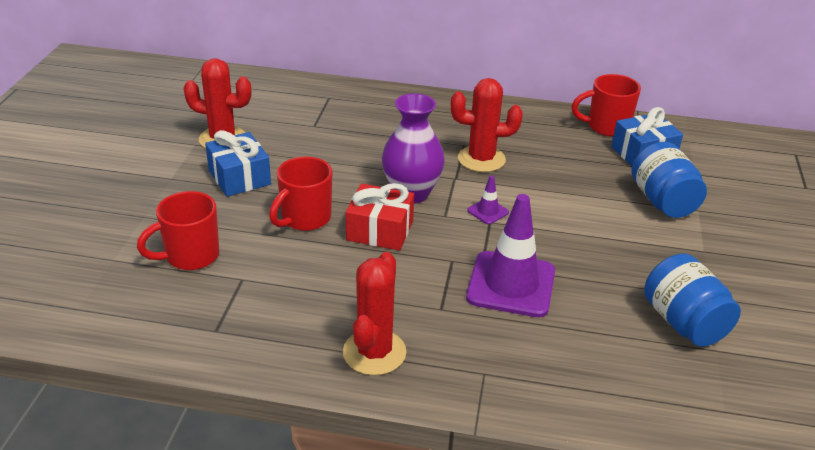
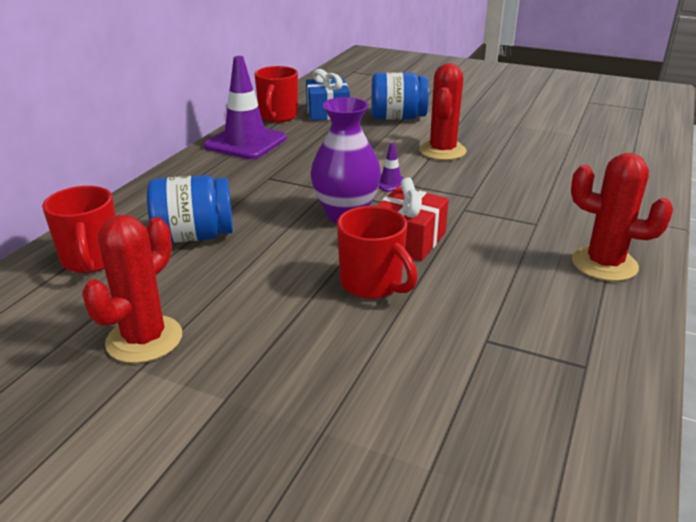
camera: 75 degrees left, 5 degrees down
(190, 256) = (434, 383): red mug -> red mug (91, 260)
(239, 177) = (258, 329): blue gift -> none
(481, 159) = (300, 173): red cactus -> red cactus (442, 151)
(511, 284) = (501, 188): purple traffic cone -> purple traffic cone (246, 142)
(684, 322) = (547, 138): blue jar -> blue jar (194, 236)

Assigned task :: The entries above need to be output again in full, exactly, and without pictures.

Written reply ::
camera: 75 degrees left, 5 degrees down
(190, 256) = (434, 383): red mug -> red mug (91, 260)
(239, 177) = (258, 329): blue gift -> none
(481, 159) = (300, 173): red cactus -> red cactus (442, 151)
(511, 284) = (501, 188): purple traffic cone -> purple traffic cone (246, 142)
(684, 322) = (547, 138): blue jar -> blue jar (194, 236)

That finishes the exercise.